(Beginning of Material supplied)

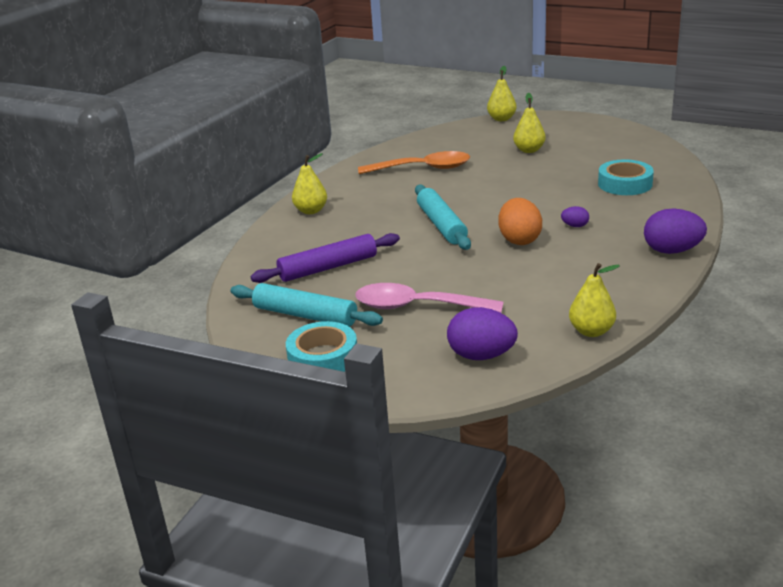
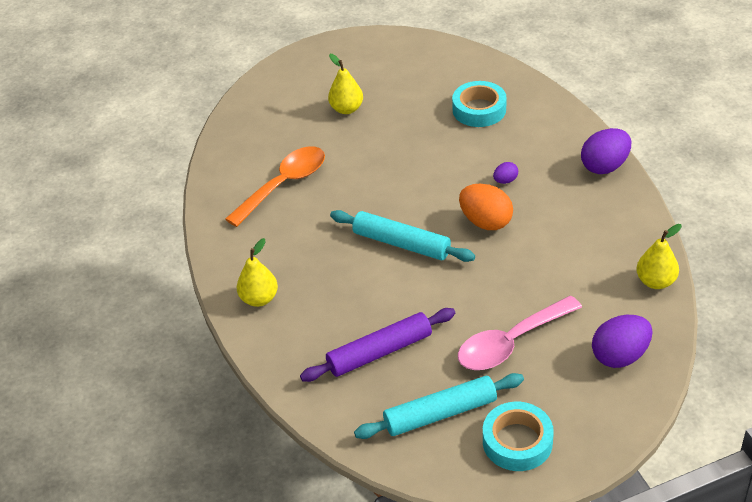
camera: 45 degrees left, 15 degrees up
(328, 268) = (380, 352): purple rolling pin -> purple rolling pin turned 45 degrees clockwise
(501, 119) = (263, 79): yellow pear -> none

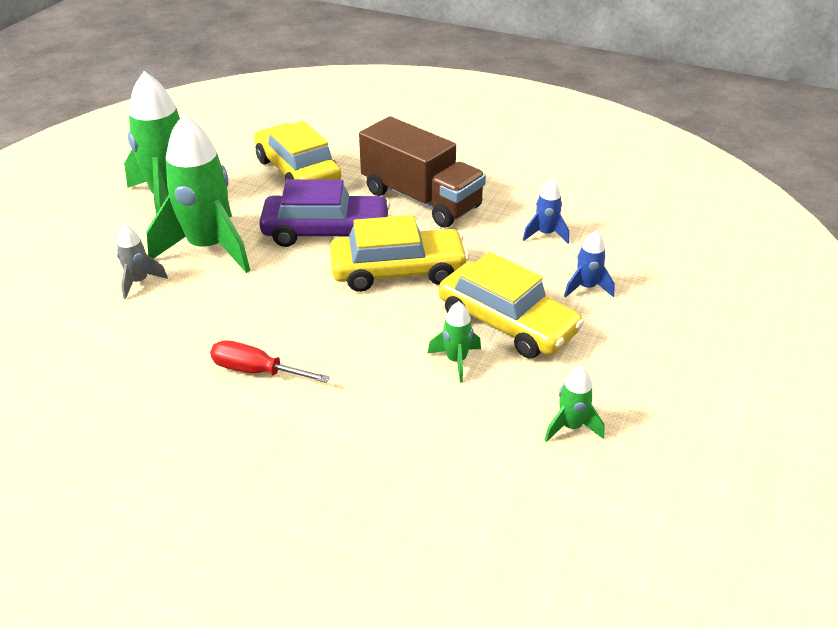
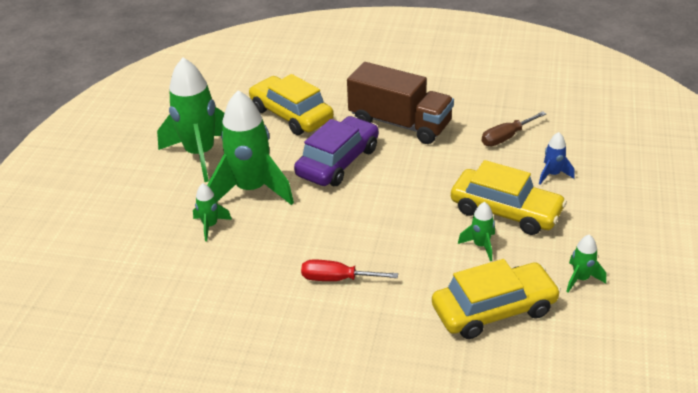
camera: 10 degrees left, 0 degrees up
(139, 282) = (210, 226): grey rocket -> green rocket
(326, 232) = (338, 162): purple car -> purple car turned 45 degrees counterclockwise
(398, 271) = (408, 184): yellow car -> yellow car (494, 310)
(545, 234) = (506, 137): blue rocket -> brown screwdriver

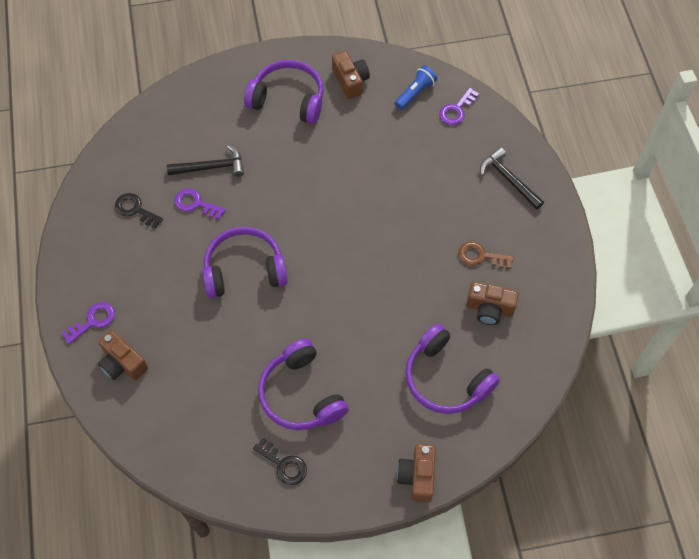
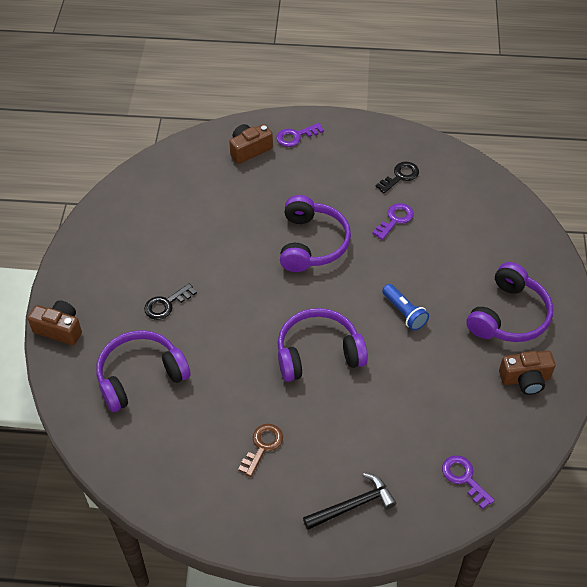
camera: 105 degrees right, 10 degrees down
(93, 321) = (296, 136): purple key -> purple key turned 90 degrees clockwise
(211, 167) = (434, 237): black hammer -> none
(284, 464) = (115, 238): black key -> black key (166, 304)
(301, 394) = (172, 261): purple headphones -> purple headphones (318, 353)
(415, 93) = (497, 440): blue flashlight -> blue flashlight (404, 312)
(489, 309) = (199, 436): brown camera -> none

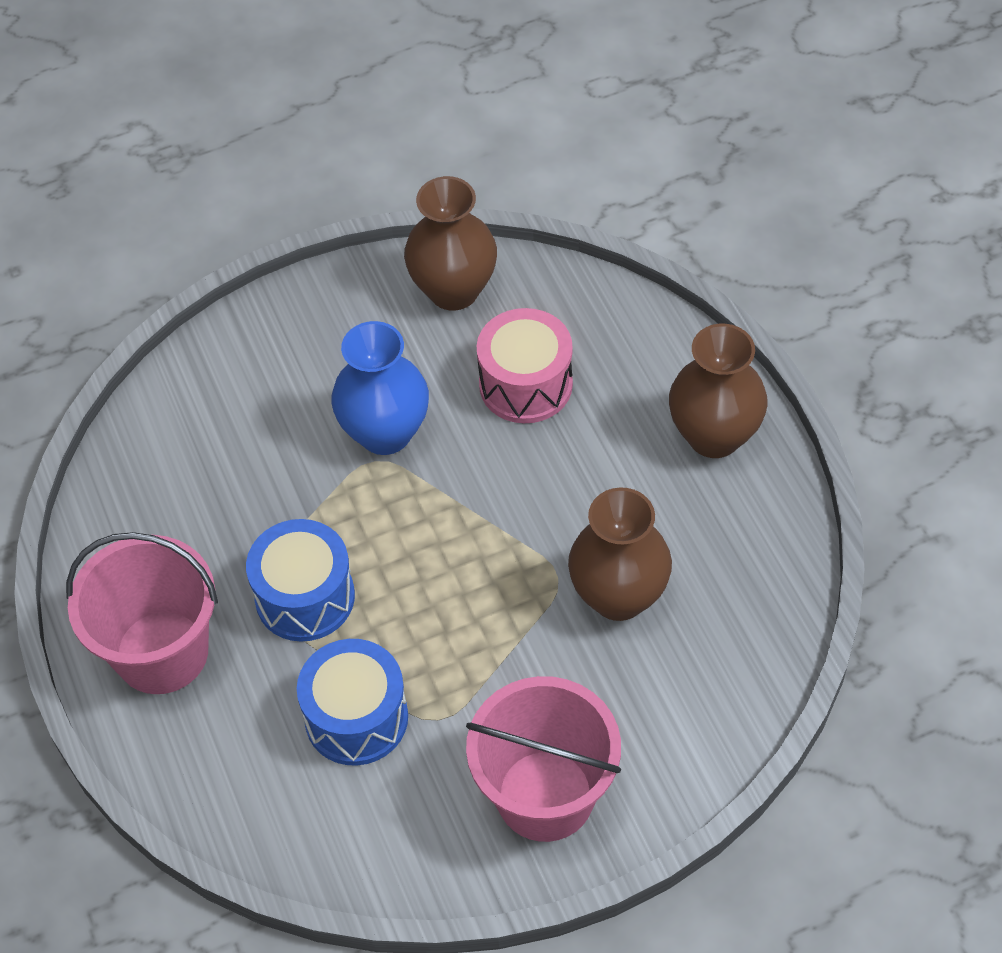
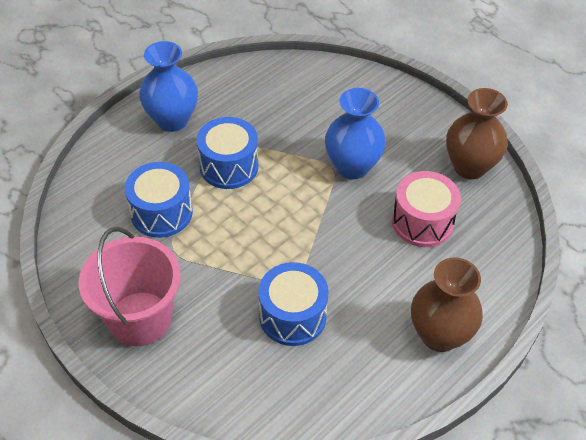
camera: 65 degrees right, 5 degrees down
(162, 652) = (172, 120): pink bucket -> blue vase
(618, 596) = (292, 316): brown vase -> blue drum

(End of Material supplied)

### How to complete this task
Every line in the records above with "left" in it adds one to the count; give that count and nothing else.

### Answer to this exercise
2